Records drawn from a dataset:
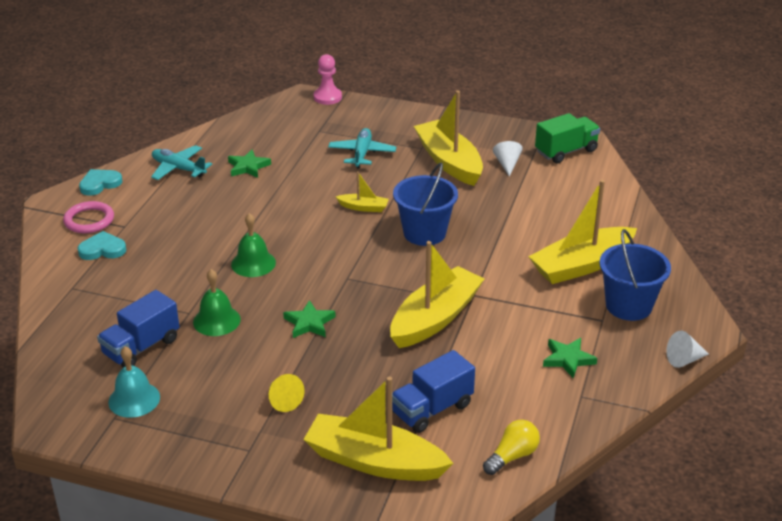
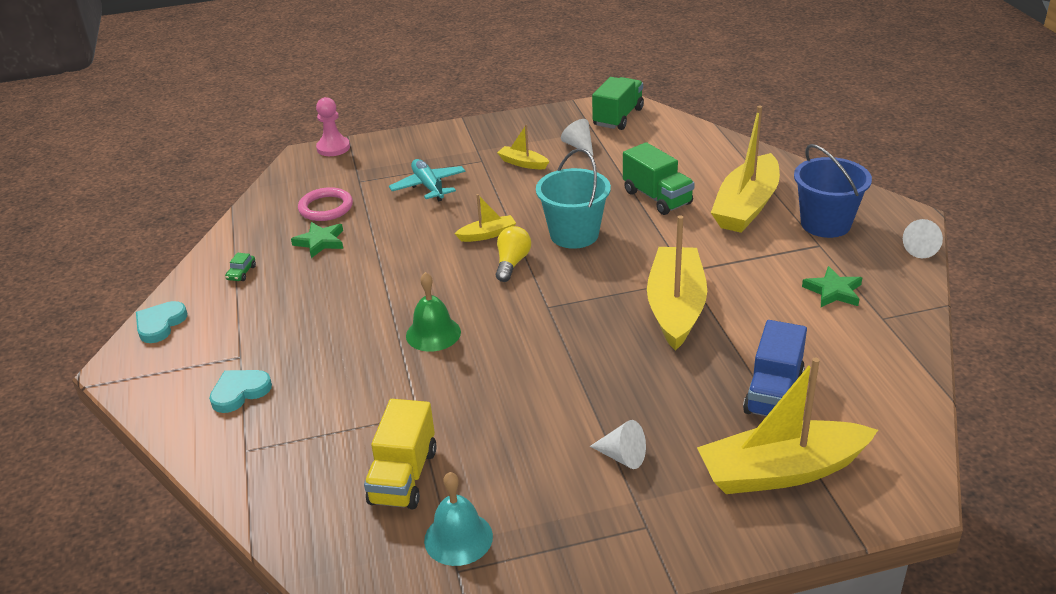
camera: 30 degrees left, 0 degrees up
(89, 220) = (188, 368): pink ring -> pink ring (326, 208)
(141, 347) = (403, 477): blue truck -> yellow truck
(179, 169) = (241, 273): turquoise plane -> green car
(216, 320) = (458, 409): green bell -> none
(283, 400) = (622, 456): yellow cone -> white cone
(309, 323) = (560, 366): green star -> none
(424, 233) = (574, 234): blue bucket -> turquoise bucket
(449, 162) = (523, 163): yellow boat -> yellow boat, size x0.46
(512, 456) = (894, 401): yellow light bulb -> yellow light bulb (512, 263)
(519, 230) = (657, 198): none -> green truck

- ASSIGNMENT: Exclude the images, then output the data above word for word.

- ANSWER SECTION:
camera: 30 degrees left, 0 degrees up
(89, 220) = (188, 368): pink ring -> pink ring (326, 208)
(141, 347) = (403, 477): blue truck -> yellow truck
(179, 169) = (241, 273): turquoise plane -> green car
(216, 320) = (458, 409): green bell -> none
(283, 400) = (622, 456): yellow cone -> white cone
(309, 323) = (560, 366): green star -> none
(424, 233) = (574, 234): blue bucket -> turquoise bucket
(449, 162) = (523, 163): yellow boat -> yellow boat, size x0.46
(512, 456) = (894, 401): yellow light bulb -> yellow light bulb (512, 263)
(519, 230) = (657, 198): none -> green truck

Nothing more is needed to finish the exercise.